Collected data

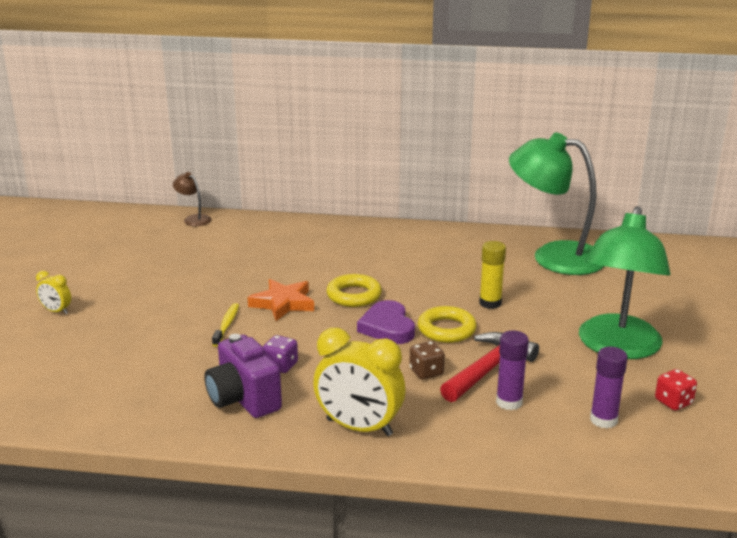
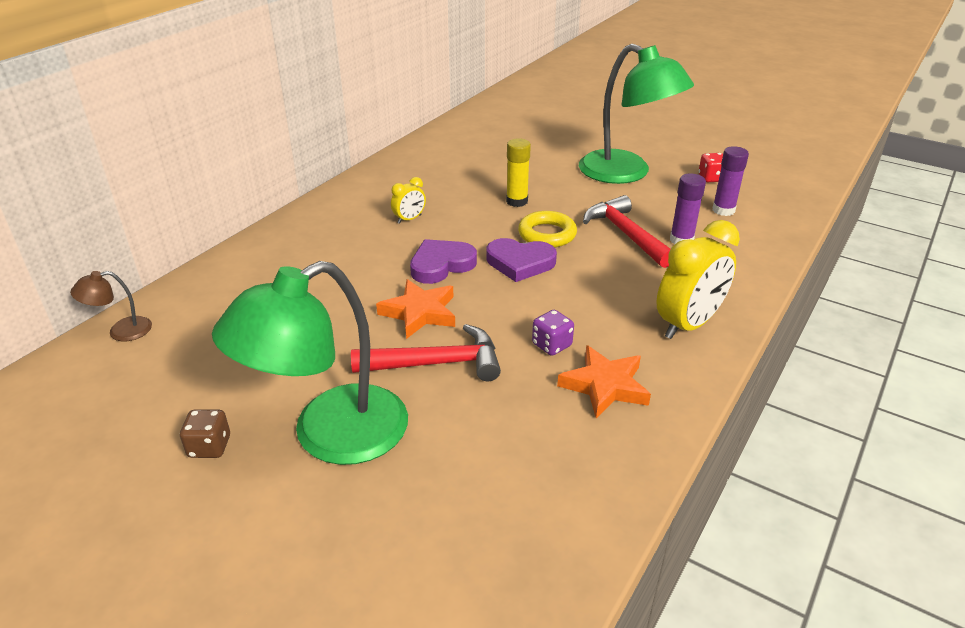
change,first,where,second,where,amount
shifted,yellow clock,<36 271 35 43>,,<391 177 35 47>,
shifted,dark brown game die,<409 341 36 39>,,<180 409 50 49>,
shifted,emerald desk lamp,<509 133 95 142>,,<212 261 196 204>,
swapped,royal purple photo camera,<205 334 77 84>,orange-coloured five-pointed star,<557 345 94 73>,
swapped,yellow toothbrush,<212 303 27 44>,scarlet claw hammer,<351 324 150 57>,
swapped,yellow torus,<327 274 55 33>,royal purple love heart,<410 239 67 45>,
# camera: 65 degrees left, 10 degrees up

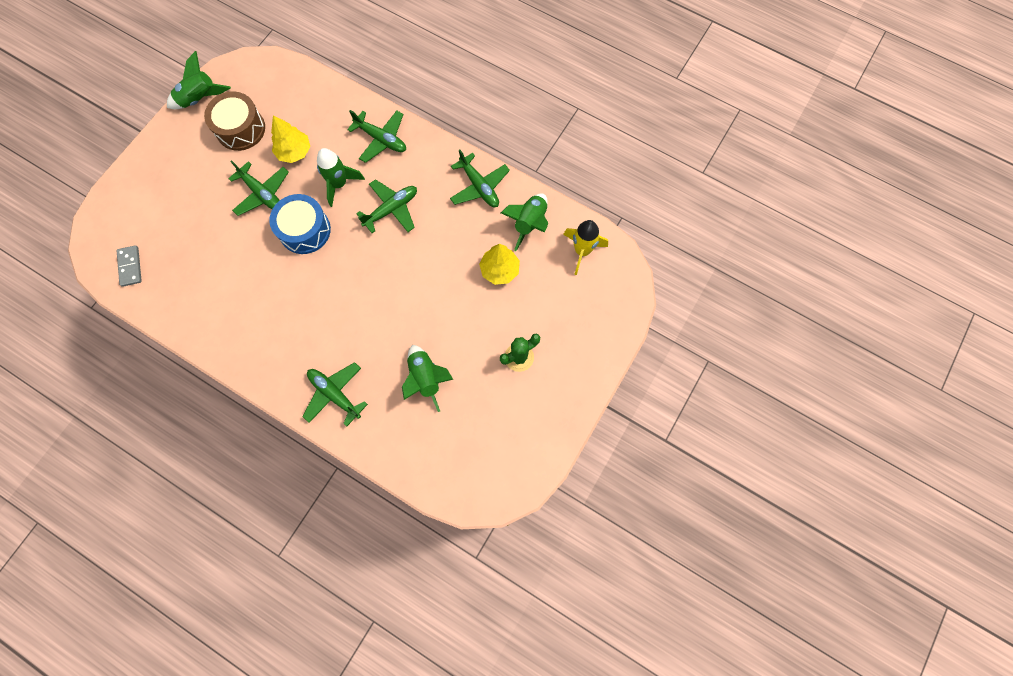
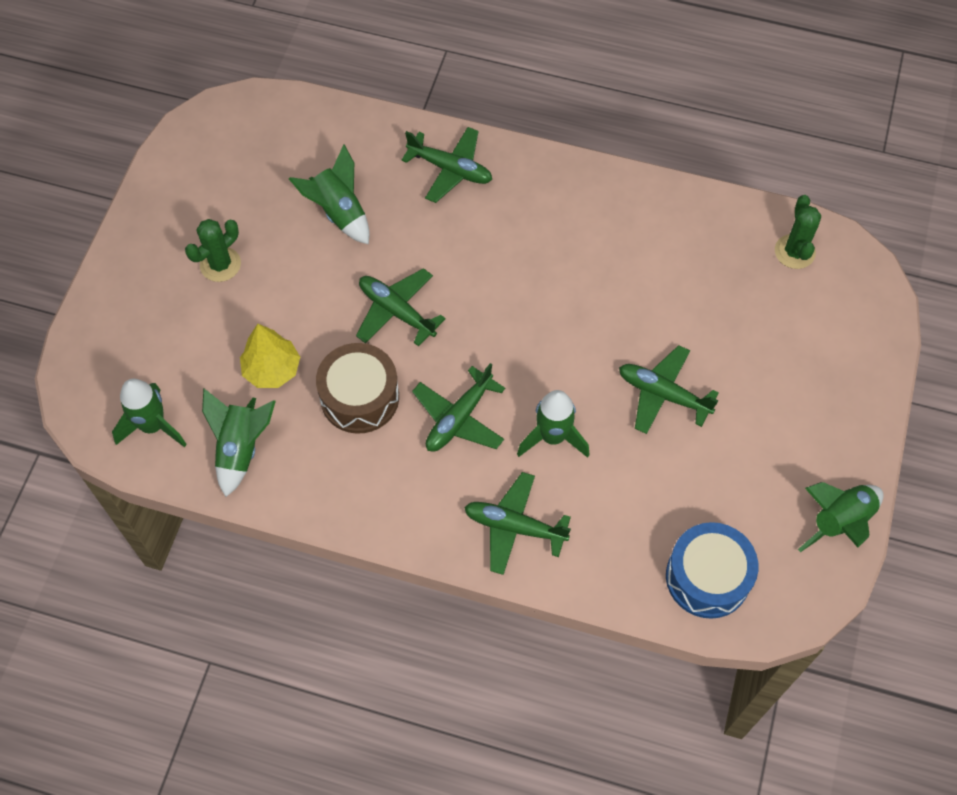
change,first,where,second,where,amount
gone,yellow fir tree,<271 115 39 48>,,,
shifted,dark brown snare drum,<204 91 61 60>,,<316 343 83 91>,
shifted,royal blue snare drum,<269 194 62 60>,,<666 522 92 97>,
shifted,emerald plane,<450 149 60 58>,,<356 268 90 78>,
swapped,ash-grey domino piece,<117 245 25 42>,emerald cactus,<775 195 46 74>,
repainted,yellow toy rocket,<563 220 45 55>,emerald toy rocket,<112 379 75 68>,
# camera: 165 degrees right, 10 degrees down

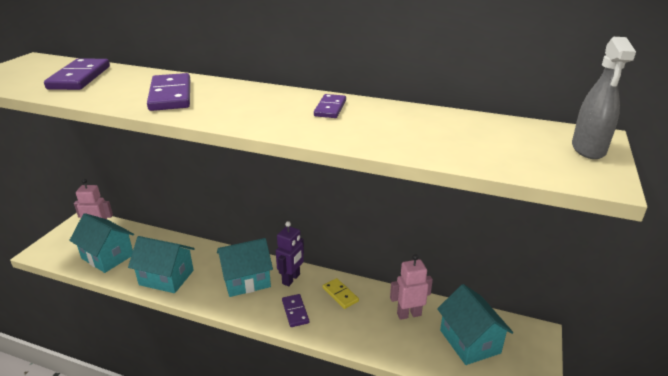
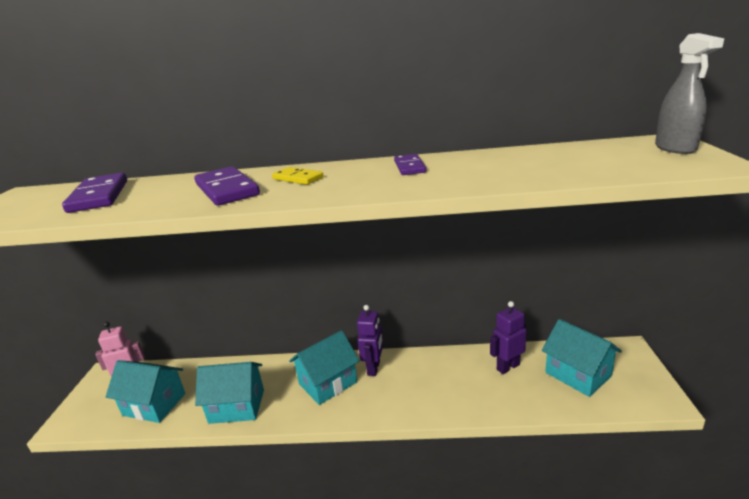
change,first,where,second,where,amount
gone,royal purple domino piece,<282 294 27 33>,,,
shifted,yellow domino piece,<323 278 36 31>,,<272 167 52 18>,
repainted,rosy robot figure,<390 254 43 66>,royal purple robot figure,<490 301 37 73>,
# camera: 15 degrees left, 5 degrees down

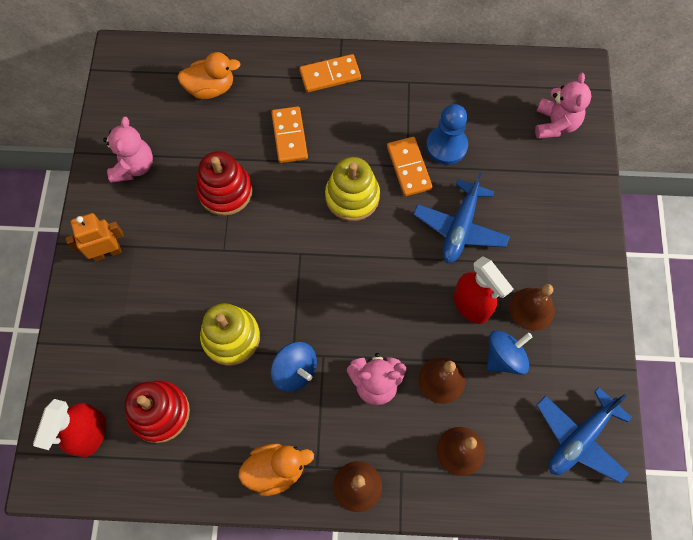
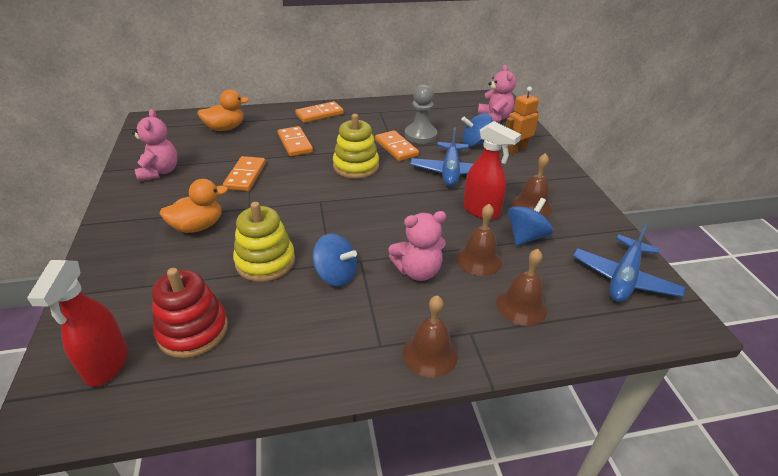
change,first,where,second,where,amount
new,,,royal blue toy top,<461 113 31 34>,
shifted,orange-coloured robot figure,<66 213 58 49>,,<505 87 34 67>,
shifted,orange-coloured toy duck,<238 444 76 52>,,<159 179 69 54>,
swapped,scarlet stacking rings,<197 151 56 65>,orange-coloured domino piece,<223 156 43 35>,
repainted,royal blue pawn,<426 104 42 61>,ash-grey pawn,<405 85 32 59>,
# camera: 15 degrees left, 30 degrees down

**Required action:**
All of the lines above should be copied exactly, apart from the pictures.

**Response:**
change,first,where,second,where,amount
shifted,yellow clock,<36 271 35 43>,,<391 177 35 47>,
shifted,dark brown game die,<409 341 36 39>,,<180 409 50 49>,
shifted,emerald desk lamp,<509 133 95 142>,,<212 261 196 204>,
swapped,royal purple photo camera,<205 334 77 84>,orange-coloured five-pointed star,<557 345 94 73>,
swapped,yellow toothbrush,<212 303 27 44>,scarlet claw hammer,<351 324 150 57>,
swapped,yellow torus,<327 274 55 33>,royal purple love heart,<410 239 67 45>,
# camera: 65 degrees left, 10 degrees up

change,first,where,second,where,amount
gone,yellow fir tree,<271 115 39 48>,,,
shifted,dark brown snare drum,<204 91 61 60>,,<316 343 83 91>,
shifted,royal blue snare drum,<269 194 62 60>,,<666 522 92 97>,
shifted,emerald plane,<450 149 60 58>,,<356 268 90 78>,
swapped,ash-grey domino piece,<117 245 25 42>,emerald cactus,<775 195 46 74>,
repainted,yellow toy rocket,<563 220 45 55>,emerald toy rocket,<112 379 75 68>,
# camera: 165 degrees right, 10 degrees down

change,first,where,second,where,amount
gone,royal purple domino piece,<282 294 27 33>,,,
shifted,yellow domino piece,<323 278 36 31>,,<272 167 52 18>,
repainted,rosy robot figure,<390 254 43 66>,royal purple robot figure,<490 301 37 73>,
# camera: 15 degrees left, 5 degrees down

change,first,where,second,where,amount
new,,,royal blue toy top,<461 113 31 34>,
shifted,orange-coloured robot figure,<66 213 58 49>,,<505 87 34 67>,
shifted,orange-coloured toy duck,<238 444 76 52>,,<159 179 69 54>,
swapped,scarlet stacking rings,<197 151 56 65>,orange-coloured domino piece,<223 156 43 35>,
repainted,royal blue pawn,<426 104 42 61>,ash-grey pawn,<405 85 32 59>,
# camera: 15 degrees left, 30 degrees down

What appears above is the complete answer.